Nothing in the entries may change when you repeat them, and no images may appear.
##### Source data #####
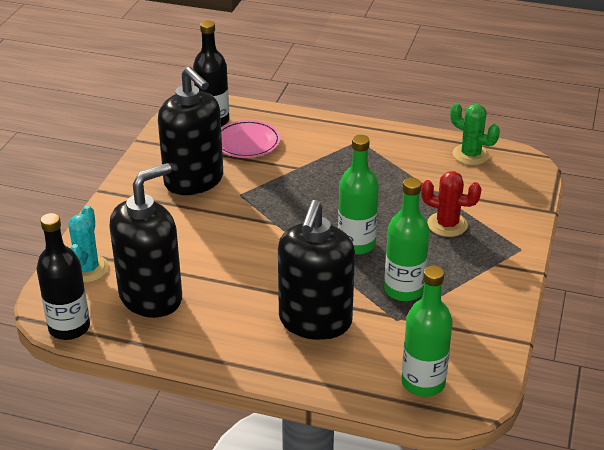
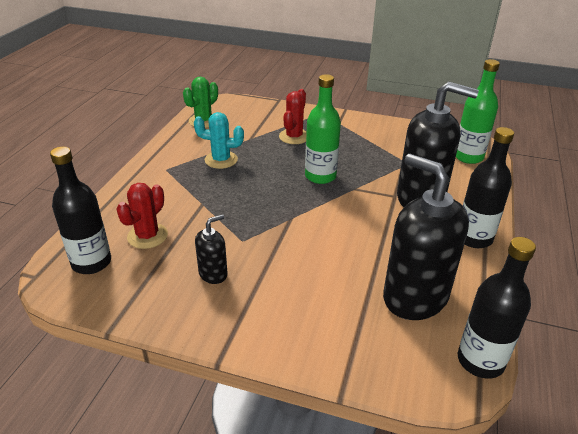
camera: 90 degrees left, 0 degrees up
(87, 269) = (378, 355): turquoise cactus -> turquoise cactus (221, 160)
(194, 181) = (213, 274): black soap dispenser -> black soap dispenser, size x0.47
(238, 354) = (474, 238): none -> black bottle
(247, 143) = (147, 236): pink plate -> red cactus
(404, 290) = (374, 158): green bottle -> none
#####
## Exercise output
camera: 90 degrees left, 0 degrees up
(87, 269) = (378, 355): turquoise cactus -> turquoise cactus (221, 160)
(194, 181) = (213, 274): black soap dispenser -> black soap dispenser, size x0.47
(238, 354) = (474, 238): none -> black bottle
(247, 143) = (147, 236): pink plate -> red cactus
(404, 290) = (374, 158): green bottle -> none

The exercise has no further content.